About this task:
Your task is to write out every line of the data exactly. Drop the pictures.
==== Data section
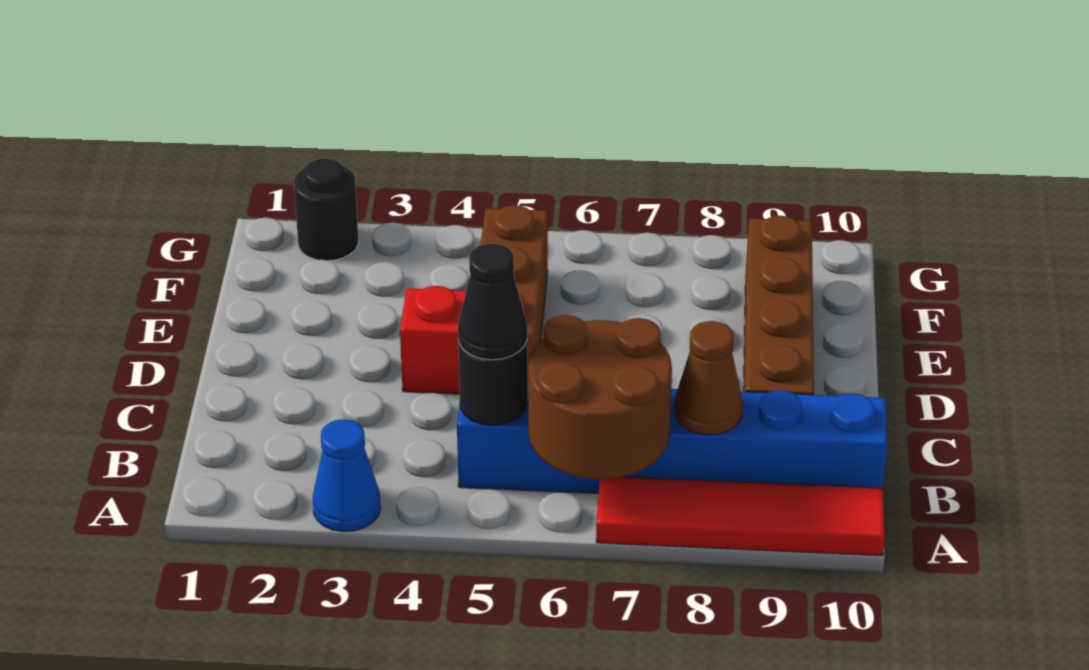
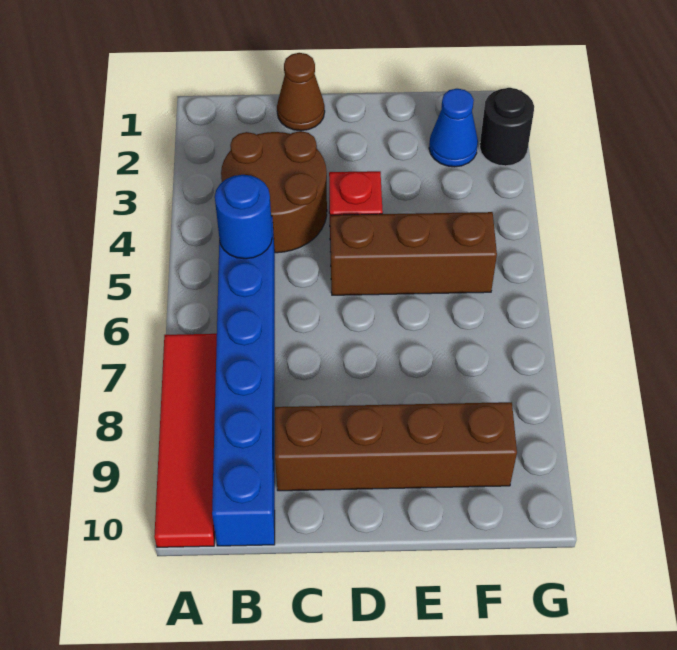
blue cone A3 level 1 -> blue cone F2 level 1
brown round brick A6:B7 level 2 -> brown round brick B3:C4 level 1
black round brick B5 level 2 -> blue round brick B5 level 2
black cone B5 level 3 -> none
brown cone B8 level 2 -> brown cone C1 level 1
========
Exercise result:
blue cone A3 level 1 -> blue cone F2 level 1
brown round brick A6:B7 level 2 -> brown round brick B3:C4 level 1
black round brick B5 level 2 -> blue round brick B5 level 2
black cone B5 level 3 -> none
brown cone B8 level 2 -> brown cone C1 level 1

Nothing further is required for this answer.